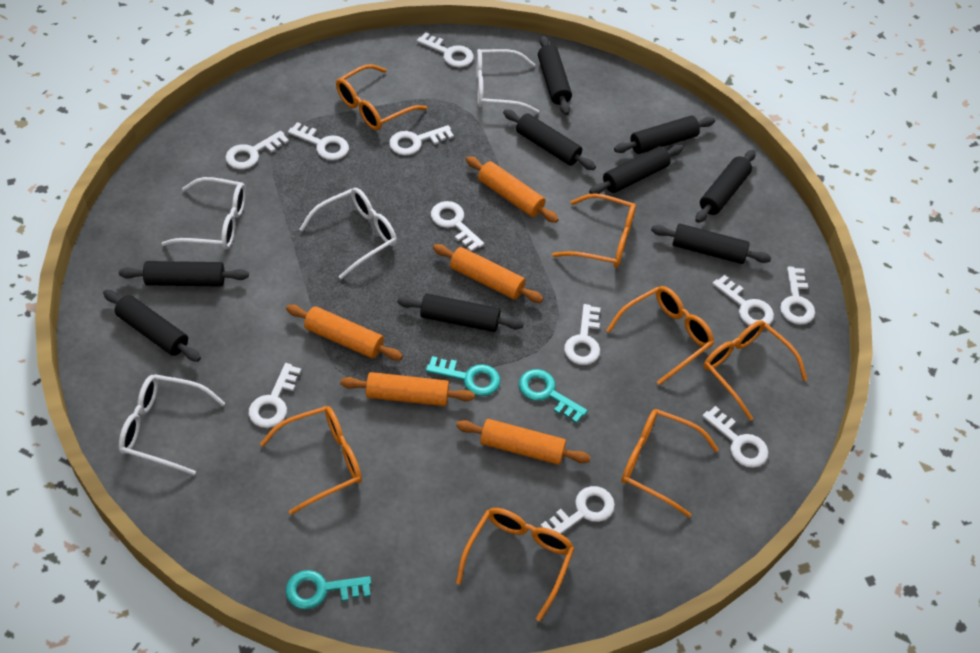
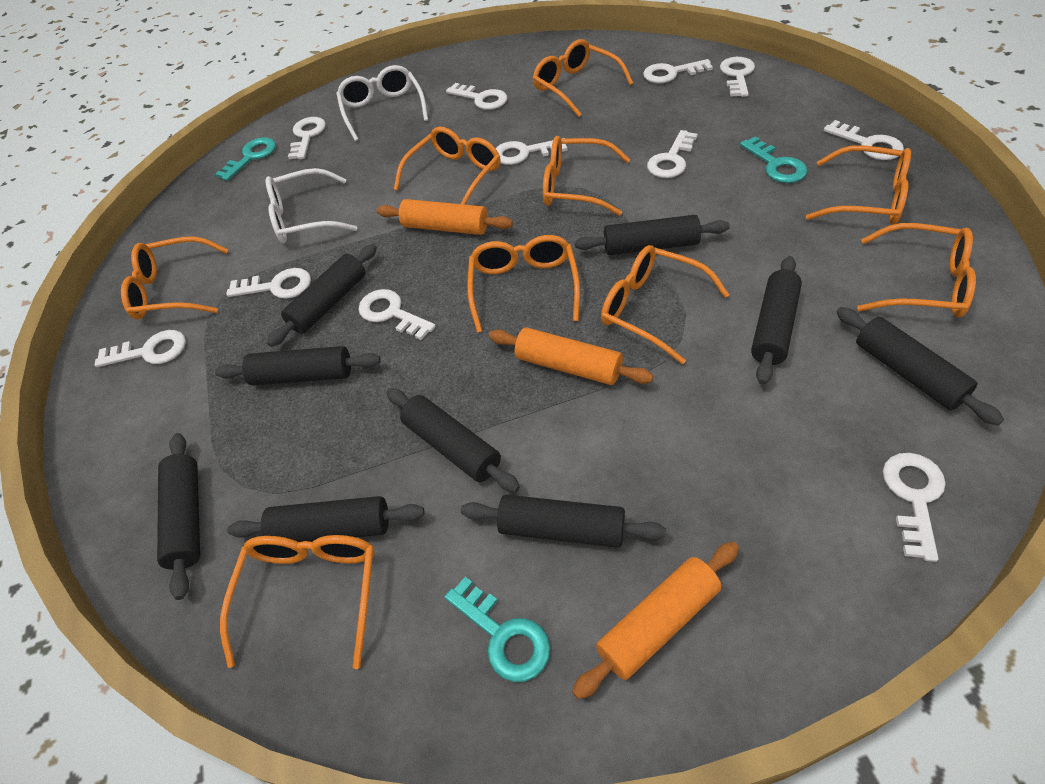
orange glasses: 7 -> 9
orange rolling pin: 5 -> 3
white glasses: 4 -> 2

TASK ITEM
The data above needs to be retyped exactly, with the images left out.

ANSWER TO THIS PROBLEM
orange glasses: 7 -> 9
orange rolling pin: 5 -> 3
white glasses: 4 -> 2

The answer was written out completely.